(Source records):

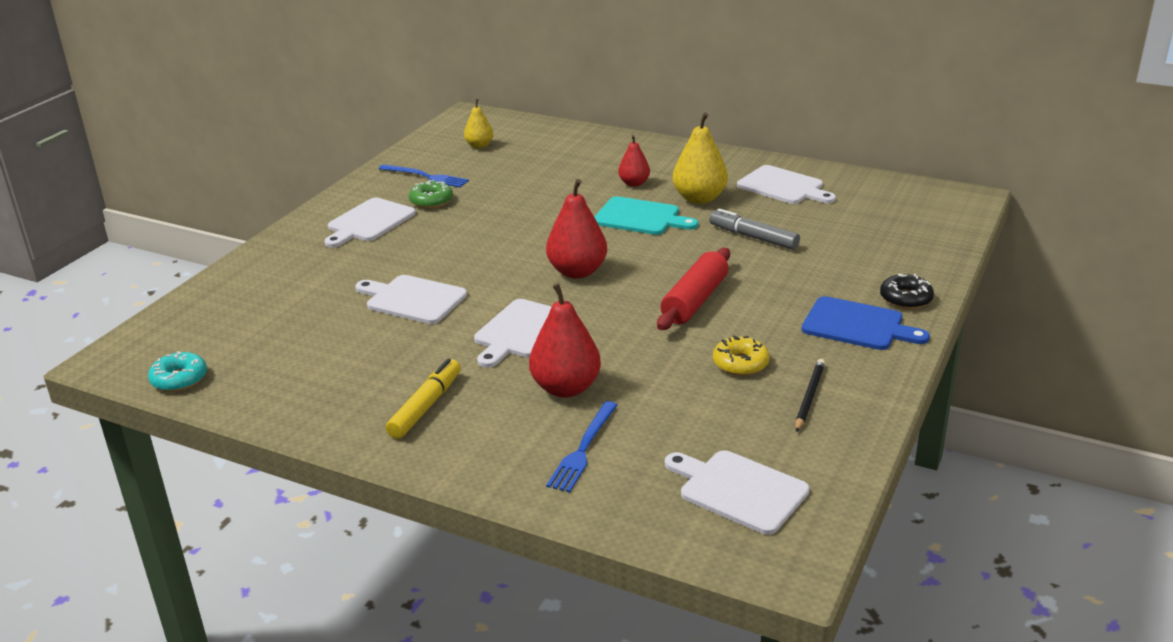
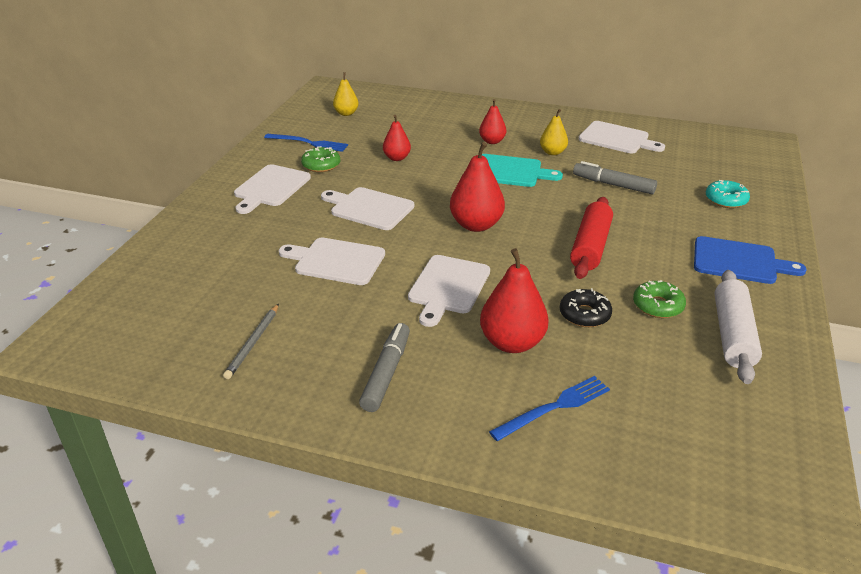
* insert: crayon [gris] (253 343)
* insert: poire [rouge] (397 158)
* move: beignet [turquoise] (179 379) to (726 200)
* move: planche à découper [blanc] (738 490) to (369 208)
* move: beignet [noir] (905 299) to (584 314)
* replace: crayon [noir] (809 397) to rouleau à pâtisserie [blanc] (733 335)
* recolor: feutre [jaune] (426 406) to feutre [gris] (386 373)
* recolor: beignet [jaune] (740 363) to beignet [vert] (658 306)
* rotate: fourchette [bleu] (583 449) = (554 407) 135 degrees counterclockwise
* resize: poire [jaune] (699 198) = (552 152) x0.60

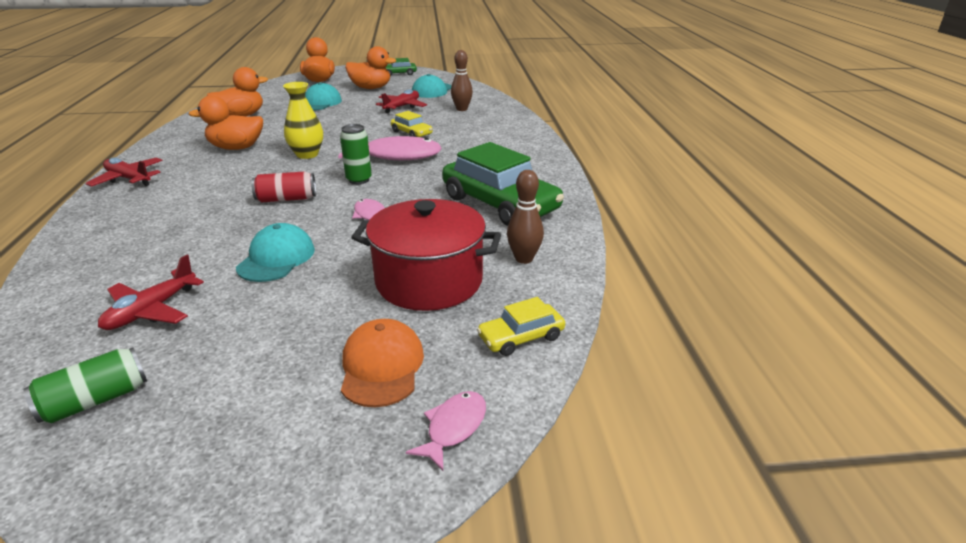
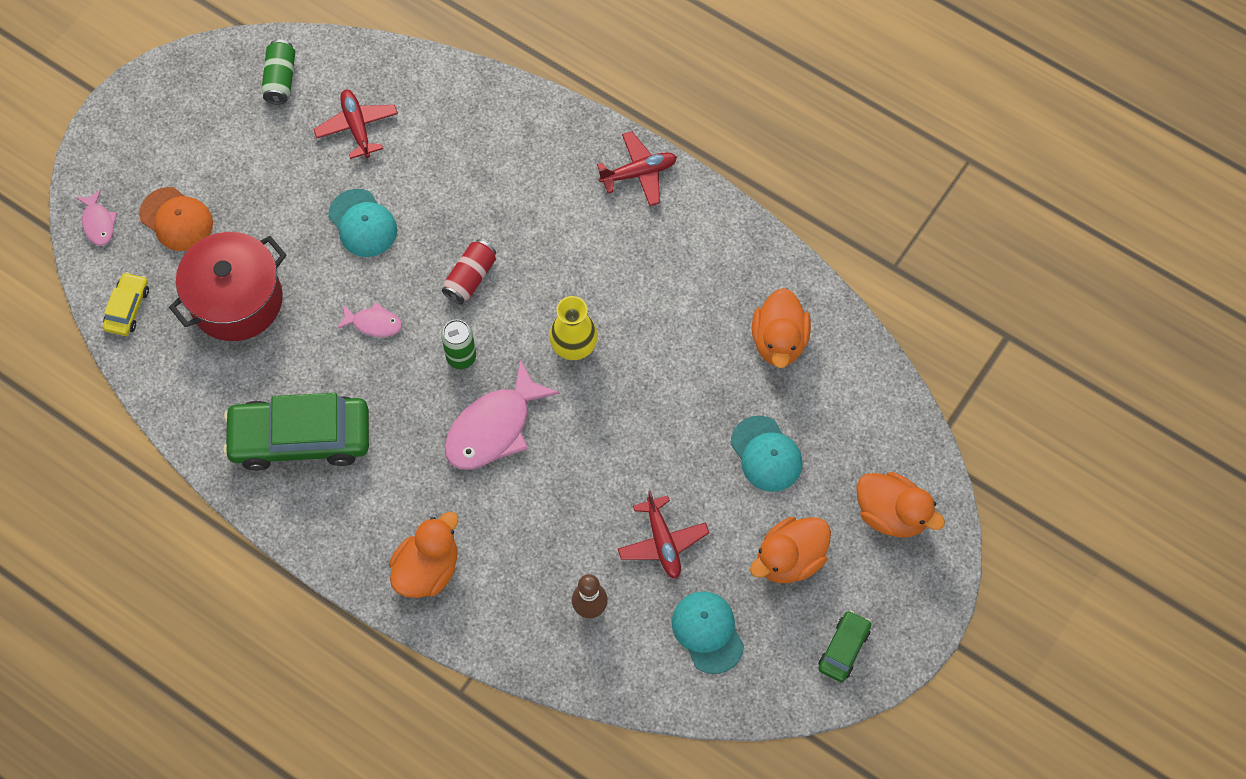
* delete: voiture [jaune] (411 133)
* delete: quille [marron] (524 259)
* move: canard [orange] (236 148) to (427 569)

* * *

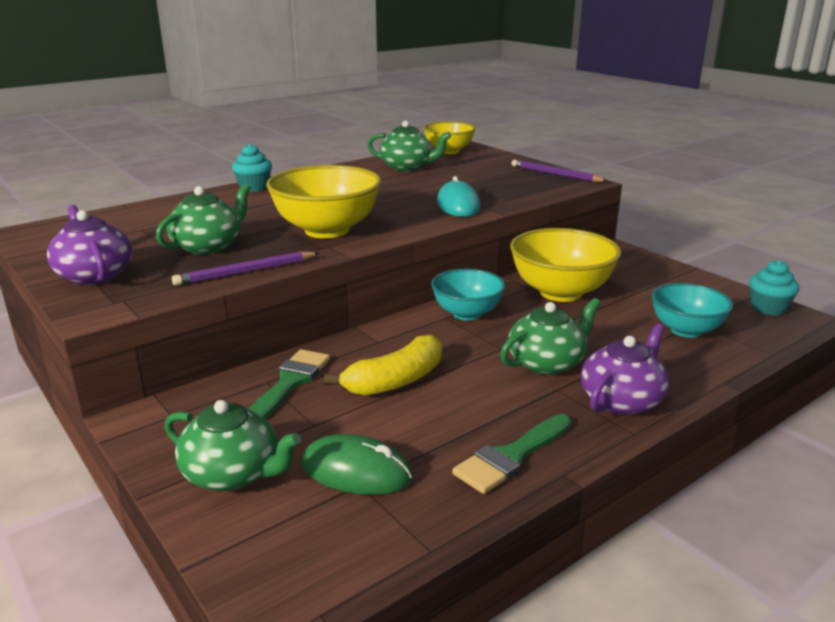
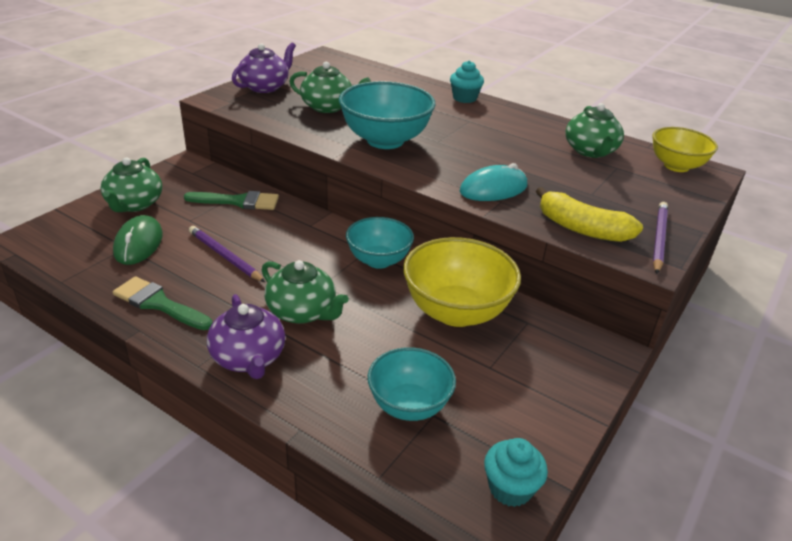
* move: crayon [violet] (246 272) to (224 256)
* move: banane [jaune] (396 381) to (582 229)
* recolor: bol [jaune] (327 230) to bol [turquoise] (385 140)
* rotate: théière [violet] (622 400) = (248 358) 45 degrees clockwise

(What is expected): Please show the lines of the material that contain the string "blanc".

(Response below):
* move: planche à découper [blanc] (738 490) to (369 208)
* replace: crayon [noir] (809 397) to rouleau à pâtisserie [blanc] (733 335)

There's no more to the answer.